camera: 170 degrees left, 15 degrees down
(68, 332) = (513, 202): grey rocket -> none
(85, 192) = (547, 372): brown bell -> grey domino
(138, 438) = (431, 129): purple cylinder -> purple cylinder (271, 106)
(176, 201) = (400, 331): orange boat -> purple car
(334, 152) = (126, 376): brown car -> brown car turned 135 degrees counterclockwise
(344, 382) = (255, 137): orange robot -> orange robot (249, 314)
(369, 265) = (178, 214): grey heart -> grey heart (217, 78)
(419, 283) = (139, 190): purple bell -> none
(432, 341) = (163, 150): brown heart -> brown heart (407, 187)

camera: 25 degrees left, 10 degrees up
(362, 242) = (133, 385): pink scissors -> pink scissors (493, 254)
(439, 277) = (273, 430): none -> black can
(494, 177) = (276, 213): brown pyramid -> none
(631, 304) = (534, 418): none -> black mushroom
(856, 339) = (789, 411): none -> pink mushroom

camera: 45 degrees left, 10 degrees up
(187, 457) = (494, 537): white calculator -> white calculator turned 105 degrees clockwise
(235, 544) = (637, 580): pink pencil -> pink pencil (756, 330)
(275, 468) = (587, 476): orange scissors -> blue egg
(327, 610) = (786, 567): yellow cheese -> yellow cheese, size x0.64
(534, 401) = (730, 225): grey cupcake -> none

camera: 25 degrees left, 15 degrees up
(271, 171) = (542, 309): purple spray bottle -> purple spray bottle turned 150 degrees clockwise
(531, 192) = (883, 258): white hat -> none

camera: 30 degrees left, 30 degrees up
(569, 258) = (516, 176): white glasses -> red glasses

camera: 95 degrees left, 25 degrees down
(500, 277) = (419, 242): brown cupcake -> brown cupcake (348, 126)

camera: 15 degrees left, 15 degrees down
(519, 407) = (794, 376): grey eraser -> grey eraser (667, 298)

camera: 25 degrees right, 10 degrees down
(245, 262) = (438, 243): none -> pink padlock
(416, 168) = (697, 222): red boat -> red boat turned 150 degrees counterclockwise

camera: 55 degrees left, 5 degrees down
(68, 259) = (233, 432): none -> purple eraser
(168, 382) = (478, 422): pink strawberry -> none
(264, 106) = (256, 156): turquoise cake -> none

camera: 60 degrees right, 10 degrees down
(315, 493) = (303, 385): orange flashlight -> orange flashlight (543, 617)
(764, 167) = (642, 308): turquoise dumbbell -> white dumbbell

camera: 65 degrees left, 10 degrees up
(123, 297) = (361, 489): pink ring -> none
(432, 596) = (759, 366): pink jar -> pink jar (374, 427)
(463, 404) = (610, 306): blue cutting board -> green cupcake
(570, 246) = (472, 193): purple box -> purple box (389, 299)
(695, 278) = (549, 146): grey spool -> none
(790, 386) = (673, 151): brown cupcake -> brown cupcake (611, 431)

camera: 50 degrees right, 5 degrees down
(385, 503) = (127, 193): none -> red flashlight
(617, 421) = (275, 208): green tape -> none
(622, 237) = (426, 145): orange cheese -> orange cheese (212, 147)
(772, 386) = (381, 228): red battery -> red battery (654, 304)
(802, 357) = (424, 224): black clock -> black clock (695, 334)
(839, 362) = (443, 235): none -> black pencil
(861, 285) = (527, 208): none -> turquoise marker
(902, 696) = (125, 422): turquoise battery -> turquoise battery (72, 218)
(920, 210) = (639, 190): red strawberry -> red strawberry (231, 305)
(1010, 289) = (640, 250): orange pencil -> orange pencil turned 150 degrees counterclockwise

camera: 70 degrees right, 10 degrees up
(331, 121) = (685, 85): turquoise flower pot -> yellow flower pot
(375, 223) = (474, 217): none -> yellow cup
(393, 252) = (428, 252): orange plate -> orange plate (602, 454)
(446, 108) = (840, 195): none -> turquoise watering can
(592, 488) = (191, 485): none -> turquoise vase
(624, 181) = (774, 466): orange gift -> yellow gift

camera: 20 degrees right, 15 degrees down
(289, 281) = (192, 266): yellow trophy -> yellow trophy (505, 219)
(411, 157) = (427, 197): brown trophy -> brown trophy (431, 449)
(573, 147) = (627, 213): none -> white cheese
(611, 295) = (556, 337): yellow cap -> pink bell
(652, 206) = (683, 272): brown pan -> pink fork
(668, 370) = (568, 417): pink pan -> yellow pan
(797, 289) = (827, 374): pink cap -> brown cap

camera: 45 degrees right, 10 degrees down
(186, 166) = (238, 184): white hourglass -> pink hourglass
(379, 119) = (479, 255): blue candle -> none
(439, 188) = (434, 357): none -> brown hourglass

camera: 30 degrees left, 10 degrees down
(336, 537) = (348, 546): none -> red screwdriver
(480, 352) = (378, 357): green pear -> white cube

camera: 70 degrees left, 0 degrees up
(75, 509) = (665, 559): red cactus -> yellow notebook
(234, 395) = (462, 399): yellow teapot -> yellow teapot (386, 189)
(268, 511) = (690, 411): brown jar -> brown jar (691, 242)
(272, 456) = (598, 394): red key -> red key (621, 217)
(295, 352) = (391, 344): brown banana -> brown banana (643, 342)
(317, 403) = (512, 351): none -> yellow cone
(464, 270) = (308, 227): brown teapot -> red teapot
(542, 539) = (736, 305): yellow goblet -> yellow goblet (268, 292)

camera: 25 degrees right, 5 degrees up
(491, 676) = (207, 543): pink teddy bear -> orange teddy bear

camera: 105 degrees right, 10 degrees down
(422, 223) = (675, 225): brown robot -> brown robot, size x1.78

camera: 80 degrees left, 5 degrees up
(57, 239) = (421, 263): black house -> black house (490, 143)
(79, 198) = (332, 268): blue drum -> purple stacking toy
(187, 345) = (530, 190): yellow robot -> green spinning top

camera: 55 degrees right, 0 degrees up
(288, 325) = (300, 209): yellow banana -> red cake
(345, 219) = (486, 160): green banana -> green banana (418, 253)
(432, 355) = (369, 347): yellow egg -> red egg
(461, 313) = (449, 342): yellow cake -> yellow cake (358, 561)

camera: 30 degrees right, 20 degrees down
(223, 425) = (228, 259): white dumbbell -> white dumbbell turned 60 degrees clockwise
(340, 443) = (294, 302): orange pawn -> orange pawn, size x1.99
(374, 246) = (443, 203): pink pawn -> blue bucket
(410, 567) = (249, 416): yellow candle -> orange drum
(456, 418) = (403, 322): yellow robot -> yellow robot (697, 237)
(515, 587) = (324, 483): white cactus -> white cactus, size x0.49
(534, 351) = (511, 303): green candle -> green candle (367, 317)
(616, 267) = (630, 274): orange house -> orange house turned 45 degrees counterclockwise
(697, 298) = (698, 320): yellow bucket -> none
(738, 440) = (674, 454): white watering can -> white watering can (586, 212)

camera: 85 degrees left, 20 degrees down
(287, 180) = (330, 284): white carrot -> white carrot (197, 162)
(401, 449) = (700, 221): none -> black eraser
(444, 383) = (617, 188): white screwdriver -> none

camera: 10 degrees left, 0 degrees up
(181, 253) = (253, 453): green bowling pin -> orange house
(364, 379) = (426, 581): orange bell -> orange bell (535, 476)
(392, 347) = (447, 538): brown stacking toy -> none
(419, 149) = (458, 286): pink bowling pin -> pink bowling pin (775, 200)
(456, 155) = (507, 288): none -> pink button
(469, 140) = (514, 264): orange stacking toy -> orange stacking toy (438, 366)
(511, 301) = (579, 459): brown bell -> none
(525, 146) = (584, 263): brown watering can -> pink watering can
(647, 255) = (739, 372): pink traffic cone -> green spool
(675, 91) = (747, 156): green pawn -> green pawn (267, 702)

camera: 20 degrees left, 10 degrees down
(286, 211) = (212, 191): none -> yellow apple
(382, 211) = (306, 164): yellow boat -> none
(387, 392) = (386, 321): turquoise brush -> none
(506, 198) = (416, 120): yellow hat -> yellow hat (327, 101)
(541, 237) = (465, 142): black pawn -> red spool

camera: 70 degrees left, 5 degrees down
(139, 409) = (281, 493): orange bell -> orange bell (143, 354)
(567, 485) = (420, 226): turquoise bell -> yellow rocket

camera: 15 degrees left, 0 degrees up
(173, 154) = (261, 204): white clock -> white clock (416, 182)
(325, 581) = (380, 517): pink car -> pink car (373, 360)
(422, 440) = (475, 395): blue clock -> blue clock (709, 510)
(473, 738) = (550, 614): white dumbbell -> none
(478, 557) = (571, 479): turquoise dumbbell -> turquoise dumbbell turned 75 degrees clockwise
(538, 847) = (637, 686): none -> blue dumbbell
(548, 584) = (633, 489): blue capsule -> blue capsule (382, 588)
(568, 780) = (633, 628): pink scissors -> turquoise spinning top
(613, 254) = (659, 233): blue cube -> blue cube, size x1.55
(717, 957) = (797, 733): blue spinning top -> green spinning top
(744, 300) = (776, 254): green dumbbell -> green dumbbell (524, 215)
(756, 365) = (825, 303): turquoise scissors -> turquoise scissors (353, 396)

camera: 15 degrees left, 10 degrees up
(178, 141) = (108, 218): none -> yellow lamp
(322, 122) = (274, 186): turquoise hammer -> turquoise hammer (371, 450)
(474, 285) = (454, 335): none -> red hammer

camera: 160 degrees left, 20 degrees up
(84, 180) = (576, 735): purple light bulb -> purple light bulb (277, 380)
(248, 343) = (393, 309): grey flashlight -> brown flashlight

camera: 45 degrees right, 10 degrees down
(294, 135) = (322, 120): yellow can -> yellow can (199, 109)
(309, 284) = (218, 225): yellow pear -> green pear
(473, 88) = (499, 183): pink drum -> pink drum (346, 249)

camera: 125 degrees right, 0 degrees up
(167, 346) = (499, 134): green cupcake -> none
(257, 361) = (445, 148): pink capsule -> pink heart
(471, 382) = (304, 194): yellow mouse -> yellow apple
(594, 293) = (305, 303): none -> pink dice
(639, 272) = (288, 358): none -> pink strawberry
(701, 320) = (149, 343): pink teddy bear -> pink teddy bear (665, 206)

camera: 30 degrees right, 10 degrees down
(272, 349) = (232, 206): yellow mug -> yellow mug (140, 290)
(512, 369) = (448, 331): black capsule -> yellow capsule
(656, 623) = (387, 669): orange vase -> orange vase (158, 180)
============================================================
Problem description
What is the number of lines in the material above that include "house"? Answer with the number only.

Solution to the problem
3